◆ **Work instruction**:
Restate the records in full, keeping every word as it is.

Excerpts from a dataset
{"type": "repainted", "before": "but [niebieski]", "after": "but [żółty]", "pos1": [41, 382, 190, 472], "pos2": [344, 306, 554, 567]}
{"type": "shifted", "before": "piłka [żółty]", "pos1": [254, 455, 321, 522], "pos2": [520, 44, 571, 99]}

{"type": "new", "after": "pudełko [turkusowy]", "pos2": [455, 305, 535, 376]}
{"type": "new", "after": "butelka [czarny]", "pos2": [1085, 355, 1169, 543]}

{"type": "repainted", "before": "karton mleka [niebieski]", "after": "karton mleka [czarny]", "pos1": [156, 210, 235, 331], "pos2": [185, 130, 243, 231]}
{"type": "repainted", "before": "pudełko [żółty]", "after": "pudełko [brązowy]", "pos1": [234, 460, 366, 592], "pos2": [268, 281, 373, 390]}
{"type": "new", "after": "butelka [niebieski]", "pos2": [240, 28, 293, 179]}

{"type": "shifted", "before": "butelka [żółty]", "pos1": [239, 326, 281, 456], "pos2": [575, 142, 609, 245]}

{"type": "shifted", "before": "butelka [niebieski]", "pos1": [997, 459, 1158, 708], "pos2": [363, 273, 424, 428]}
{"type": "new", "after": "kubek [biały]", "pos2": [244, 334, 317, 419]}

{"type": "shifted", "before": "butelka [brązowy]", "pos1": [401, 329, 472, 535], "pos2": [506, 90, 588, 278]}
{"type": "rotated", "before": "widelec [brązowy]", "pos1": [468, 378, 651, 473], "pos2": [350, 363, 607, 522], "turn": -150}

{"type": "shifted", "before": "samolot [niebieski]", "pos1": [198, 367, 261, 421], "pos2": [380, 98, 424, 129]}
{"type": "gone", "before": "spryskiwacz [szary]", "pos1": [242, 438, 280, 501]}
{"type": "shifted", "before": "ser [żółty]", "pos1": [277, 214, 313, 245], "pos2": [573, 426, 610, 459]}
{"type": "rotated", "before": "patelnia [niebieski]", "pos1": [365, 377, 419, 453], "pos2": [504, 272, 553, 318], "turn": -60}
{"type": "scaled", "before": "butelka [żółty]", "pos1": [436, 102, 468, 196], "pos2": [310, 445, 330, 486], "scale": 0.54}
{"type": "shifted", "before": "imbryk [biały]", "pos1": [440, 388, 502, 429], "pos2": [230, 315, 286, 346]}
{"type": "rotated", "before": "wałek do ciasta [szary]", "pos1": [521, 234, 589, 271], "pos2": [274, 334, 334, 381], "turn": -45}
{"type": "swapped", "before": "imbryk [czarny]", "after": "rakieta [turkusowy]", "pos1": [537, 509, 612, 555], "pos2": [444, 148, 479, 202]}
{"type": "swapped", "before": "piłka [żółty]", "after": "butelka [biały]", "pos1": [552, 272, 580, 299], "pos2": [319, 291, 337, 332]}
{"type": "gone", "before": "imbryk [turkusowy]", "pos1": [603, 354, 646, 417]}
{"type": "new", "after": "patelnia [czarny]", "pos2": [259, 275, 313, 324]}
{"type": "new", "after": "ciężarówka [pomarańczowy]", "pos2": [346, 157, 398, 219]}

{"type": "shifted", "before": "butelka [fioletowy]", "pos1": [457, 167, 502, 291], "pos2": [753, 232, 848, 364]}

◆ **Result of this task**:
{"type": "repainted", "before": "but [niebieski]", "after": "but [żółty]", "pos1": [41, 382, 190, 472], "pos2": [344, 306, 554, 567]}
{"type": "shifted", "before": "piłka [żółty]", "pos1": [254, 455, 321, 522], "pos2": [520, 44, 571, 99]}

{"type": "new", "after": "pudełko [turkusowy]", "pos2": [455, 305, 535, 376]}
{"type": "new", "after": "butelka [czarny]", "pos2": [1085, 355, 1169, 543]}

{"type": "repainted", "before": "karton mleka [niebieski]", "after": "karton mleka [czarny]", "pos1": [156, 210, 235, 331], "pos2": [185, 130, 243, 231]}
{"type": "repainted", "before": "pudełko [żółty]", "after": "pudełko [brązowy]", "pos1": [234, 460, 366, 592], "pos2": [268, 281, 373, 390]}
{"type": "new", "after": "butelka [niebieski]", "pos2": [240, 28, 293, 179]}

{"type": "shifted", "before": "butelka [żółty]", "pos1": [239, 326, 281, 456], "pos2": [575, 142, 609, 245]}

{"type": "shifted", "before": "butelka [niebieski]", "pos1": [997, 459, 1158, 708], "pos2": [363, 273, 424, 428]}
{"type": "new", "after": "kubek [biały]", "pos2": [244, 334, 317, 419]}

{"type": "shifted", "before": "butelka [brązowy]", "pos1": [401, 329, 472, 535], "pos2": [506, 90, 588, 278]}
{"type": "rotated", "before": "widelec [brązowy]", "pos1": [468, 378, 651, 473], "pos2": [350, 363, 607, 522], "turn": -150}

{"type": "shifted", "before": "samolot [niebieski]", "pos1": [198, 367, 261, 421], "pos2": [380, 98, 424, 129]}
{"type": "gone", "before": "spryskiwacz [szary]", "pos1": [242, 438, 280, 501]}
{"type": "shifted", "before": "ser [żółty]", "pos1": [277, 214, 313, 245], "pos2": [573, 426, 610, 459]}
{"type": "rotated", "before": "patelnia [niebieski]", "pos1": [365, 377, 419, 453], "pos2": [504, 272, 553, 318], "turn": -60}
{"type": "scaled", "before": "butelka [żółty]", "pos1": [436, 102, 468, 196], "pos2": [310, 445, 330, 486], "scale": 0.54}
{"type": "shifted", "before": "imbryk [biały]", "pos1": [440, 388, 502, 429], "pos2": [230, 315, 286, 346]}
{"type": "rotated", "before": "wałek do ciasta [szary]", "pos1": [521, 234, 589, 271], "pos2": [274, 334, 334, 381], "turn": -45}
{"type": "swapped", "before": "imbryk [czarny]", "after": "rakieta [turkusowy]", "pos1": [537, 509, 612, 555], "pos2": [444, 148, 479, 202]}
{"type": "swapped", "before": "piłka [żółty]", "after": "butelka [biały]", "pos1": [552, 272, 580, 299], "pos2": [319, 291, 337, 332]}
{"type": "gone", "before": "imbryk [turkusowy]", "pos1": [603, 354, 646, 417]}
{"type": "new", "after": "patelnia [czarny]", "pos2": [259, 275, 313, 324]}
{"type": "new", "after": "ciężarówka [pomarańczowy]", "pos2": [346, 157, 398, 219]}

{"type": "shifted", "before": "butelka [fioletowy]", "pos1": [457, 167, 502, 291], "pos2": [753, 232, 848, 364]}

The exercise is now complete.